Records from a dataset:
# # #
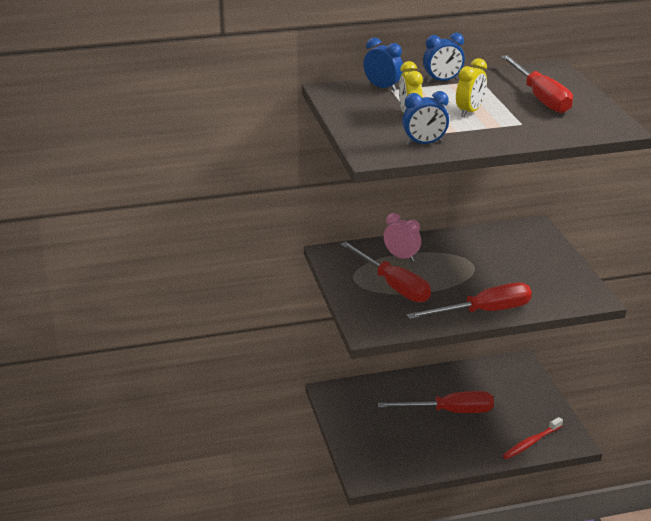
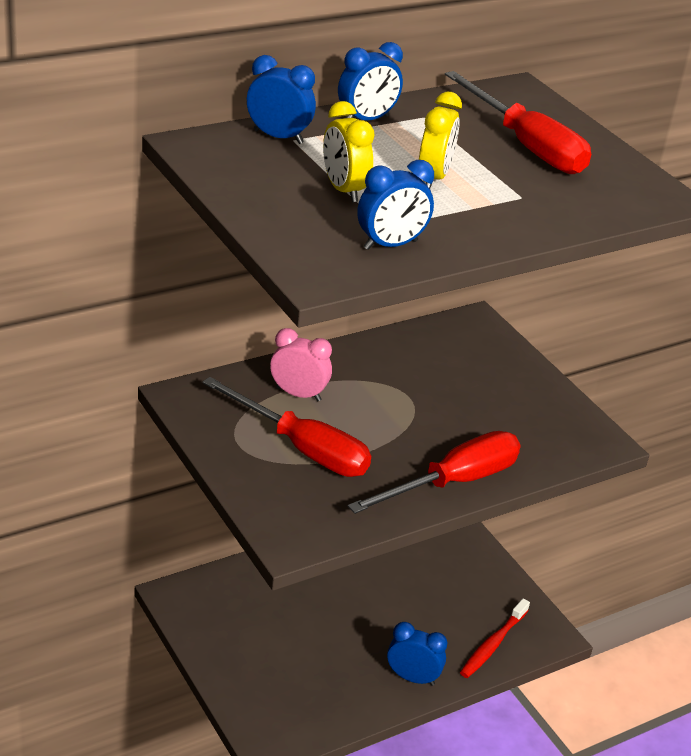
camera: 20 degrees left, 5 degrees up
(449, 412) = (364, 607): red screwdriver -> none
(469, 455) = (412, 678): none -> blue clock

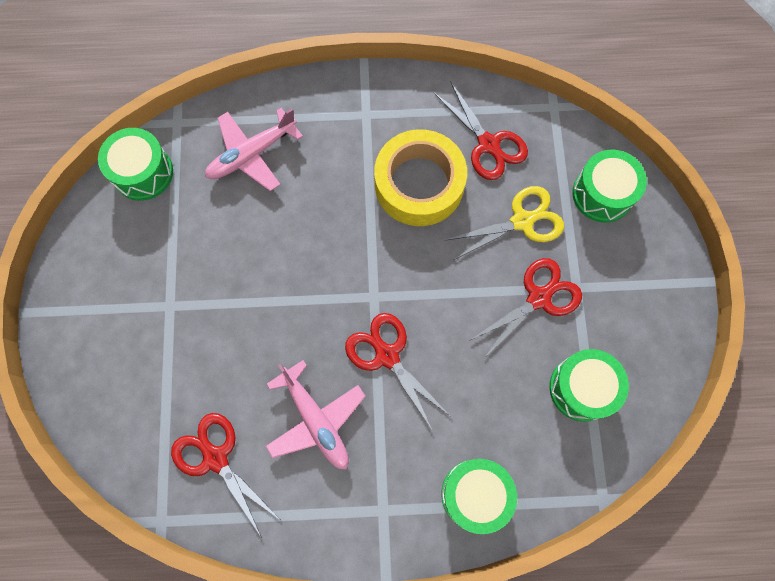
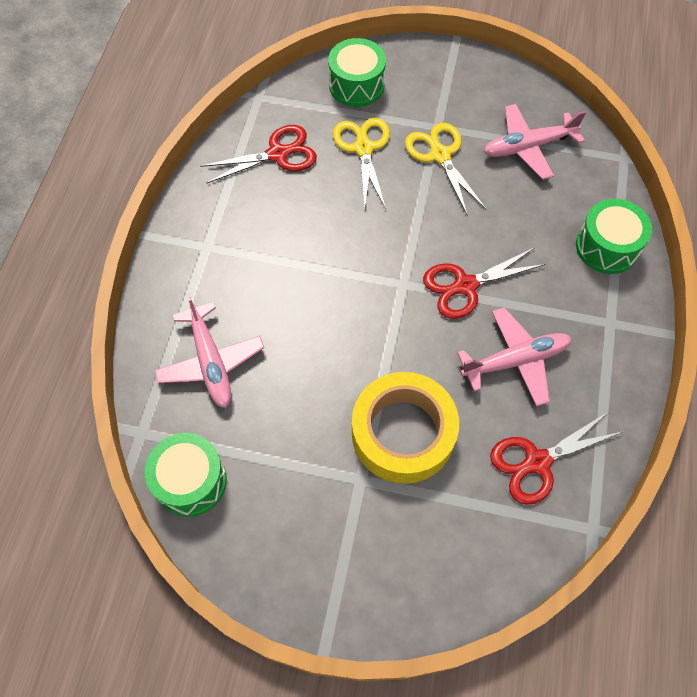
camera: 75 degrees left, 10 degrees down
(419, 184) = (299, 219): yellow tape -> yellow tape (403, 433)
(539, 298) = (440, 155): red scissors -> yellow scissors
(582, 388) = (528, 147): green drum -> pink plane

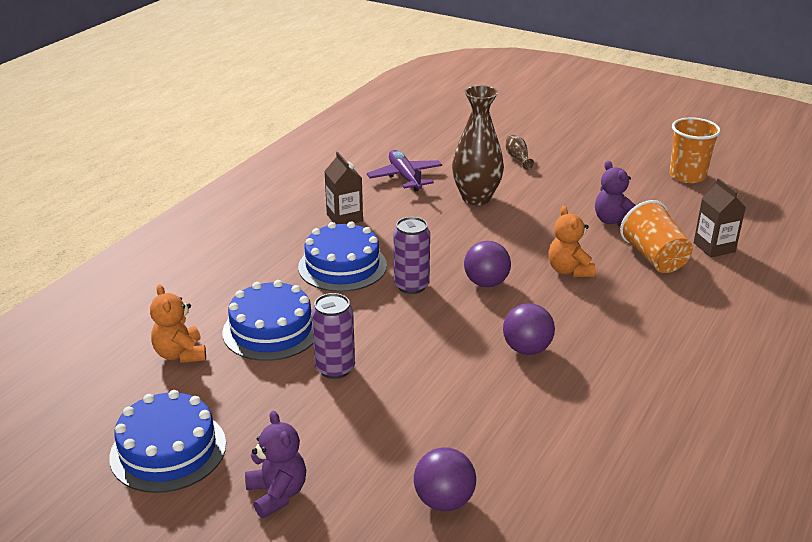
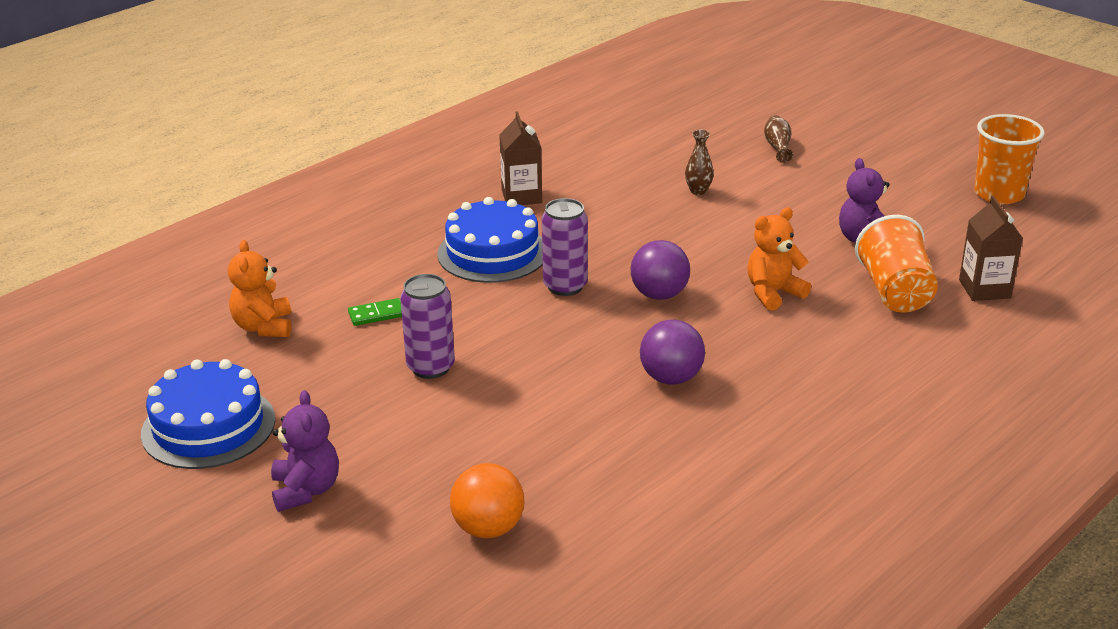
camera: 15 degrees right, 0 degrees up
(271, 330) = (377, 314): blue cake -> green domino
(405, 177) = (620, 155): purple plane -> none
(444, 501) = (488, 528): purple ball -> orange ball
(476, 198) = (698, 191): brown vase -> brown vase, size x0.43
(569, 270) = (773, 293): orange teddy bear -> orange teddy bear turned 60 degrees clockwise

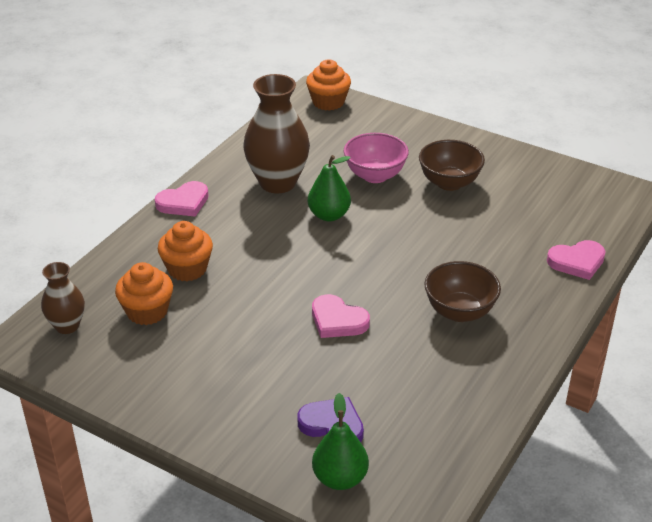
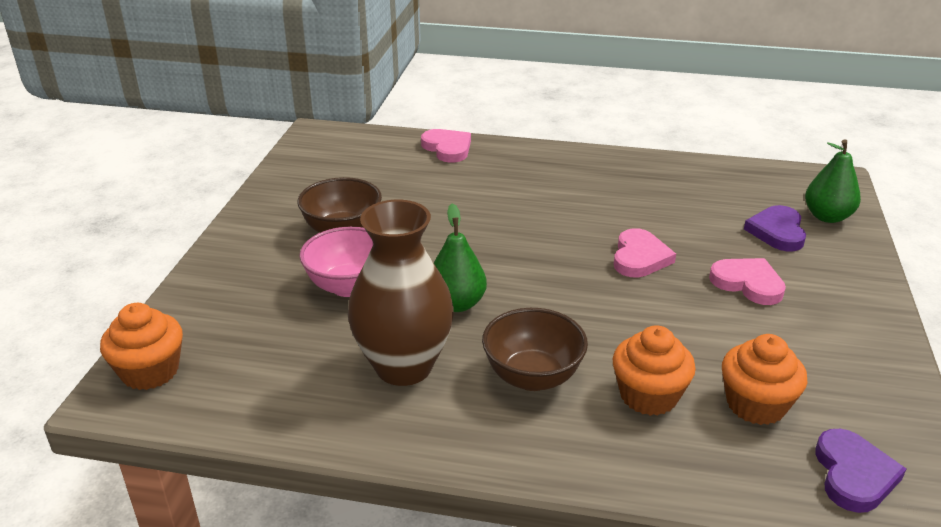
camera: 110 degrees left, 5 degrees down
(67, 326) = (853, 474): brown vase -> purple heart
(183, 202) = (504, 452): pink heart -> pink heart (748, 283)
(459, 312) = (567, 194): brown bowl -> brown bowl (532, 377)

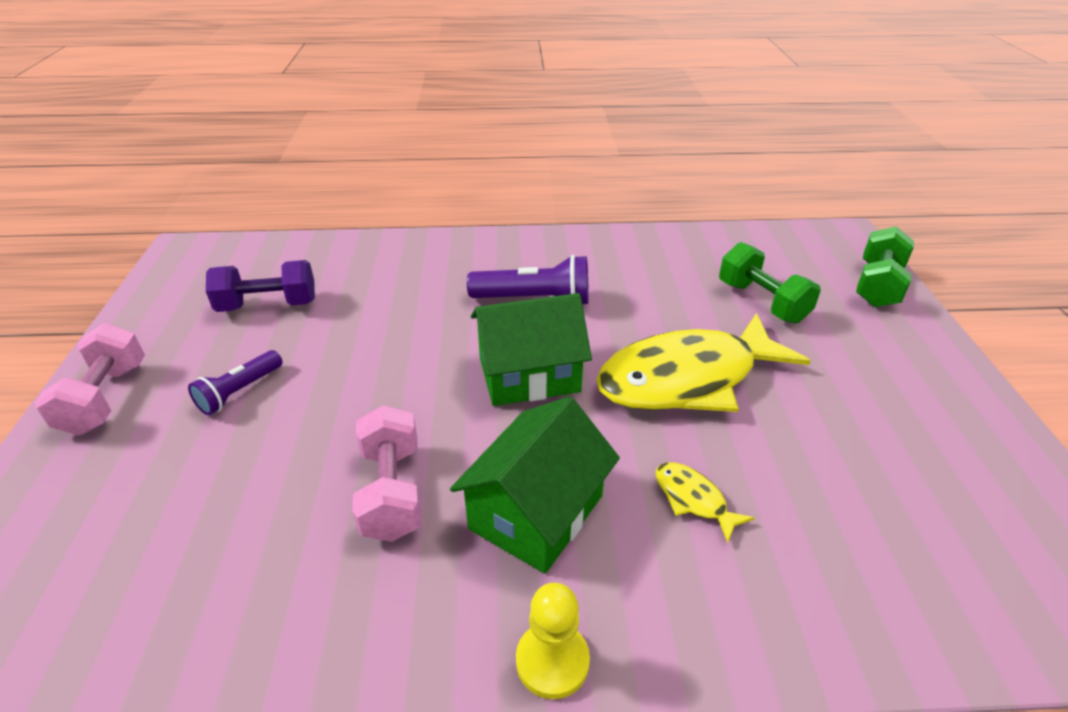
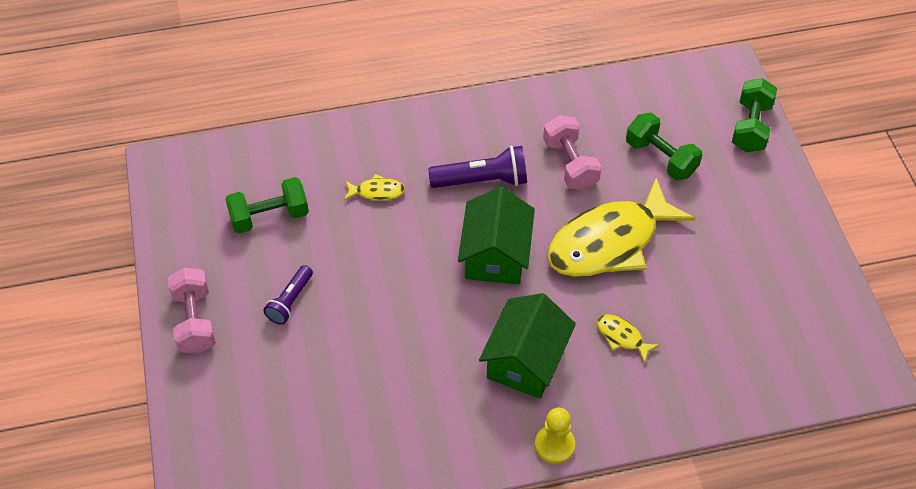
camera: 10 degrees left, 15 degrees up
(268, 305) = (269, 216): purple dumbbell -> green dumbbell
(392, 491) = (430, 361): pink dumbbell -> pink dumbbell (570, 164)
(405, 296) = (377, 192): none -> yellow fish
(529, 374) = (495, 255): green house -> green house turned 60 degrees counterclockwise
# # #
### TASK TO CARRY OUT
In the records above, find the line with "(569, 270) = (773, 293): orange" and the line with "(183, 202) = (504, 452): pink". Write out exactly those lines and every one between, with no pictures and no other lines.

### EXERCISE RESPONSE
(569, 270) = (773, 293): orange teddy bear -> orange teddy bear turned 60 degrees clockwise

camera: 110 degrees left, 5 degrees down
(67, 326) = (853, 474): brown vase -> purple heart
(183, 202) = (504, 452): pink heart -> pink heart (748, 283)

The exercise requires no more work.